→ Task item: Where the line containing "brown 1x1 round brick [383,214,412,243]" appears in the records below, begin there and write out each line exactly until the last one, and nothing more.

→ Scene difference descriptions:
-=-=-=-=-

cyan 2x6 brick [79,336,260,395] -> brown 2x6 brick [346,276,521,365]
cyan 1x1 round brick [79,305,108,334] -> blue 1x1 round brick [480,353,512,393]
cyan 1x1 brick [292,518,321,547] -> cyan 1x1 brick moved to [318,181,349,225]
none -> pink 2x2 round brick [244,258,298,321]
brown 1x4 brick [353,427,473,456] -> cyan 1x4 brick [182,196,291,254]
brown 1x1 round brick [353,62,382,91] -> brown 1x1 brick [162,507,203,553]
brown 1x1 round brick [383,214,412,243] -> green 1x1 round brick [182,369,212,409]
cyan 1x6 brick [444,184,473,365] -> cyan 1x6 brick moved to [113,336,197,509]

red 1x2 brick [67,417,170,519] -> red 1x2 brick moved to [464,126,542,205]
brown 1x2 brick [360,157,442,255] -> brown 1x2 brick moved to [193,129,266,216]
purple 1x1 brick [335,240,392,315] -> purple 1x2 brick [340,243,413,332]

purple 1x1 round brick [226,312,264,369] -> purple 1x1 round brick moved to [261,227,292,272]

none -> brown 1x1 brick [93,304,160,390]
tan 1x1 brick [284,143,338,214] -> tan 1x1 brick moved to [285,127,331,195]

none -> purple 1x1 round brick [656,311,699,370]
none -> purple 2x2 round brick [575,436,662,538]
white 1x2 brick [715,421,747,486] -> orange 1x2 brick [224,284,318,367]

-=-=-=-=-

→ Output below:
brown 1x1 round brick [383,214,412,243] -> green 1x1 round brick [182,369,212,409]
cyan 1x6 brick [444,184,473,365] -> cyan 1x6 brick moved to [113,336,197,509]

red 1x2 brick [67,417,170,519] -> red 1x2 brick moved to [464,126,542,205]
brown 1x2 brick [360,157,442,255] -> brown 1x2 brick moved to [193,129,266,216]
purple 1x1 brick [335,240,392,315] -> purple 1x2 brick [340,243,413,332]

purple 1x1 round brick [226,312,264,369] -> purple 1x1 round brick moved to [261,227,292,272]

none -> brown 1x1 brick [93,304,160,390]
tan 1x1 brick [284,143,338,214] -> tan 1x1 brick moved to [285,127,331,195]

none -> purple 1x1 round brick [656,311,699,370]
none -> purple 2x2 round brick [575,436,662,538]
white 1x2 brick [715,421,747,486] -> orange 1x2 brick [224,284,318,367]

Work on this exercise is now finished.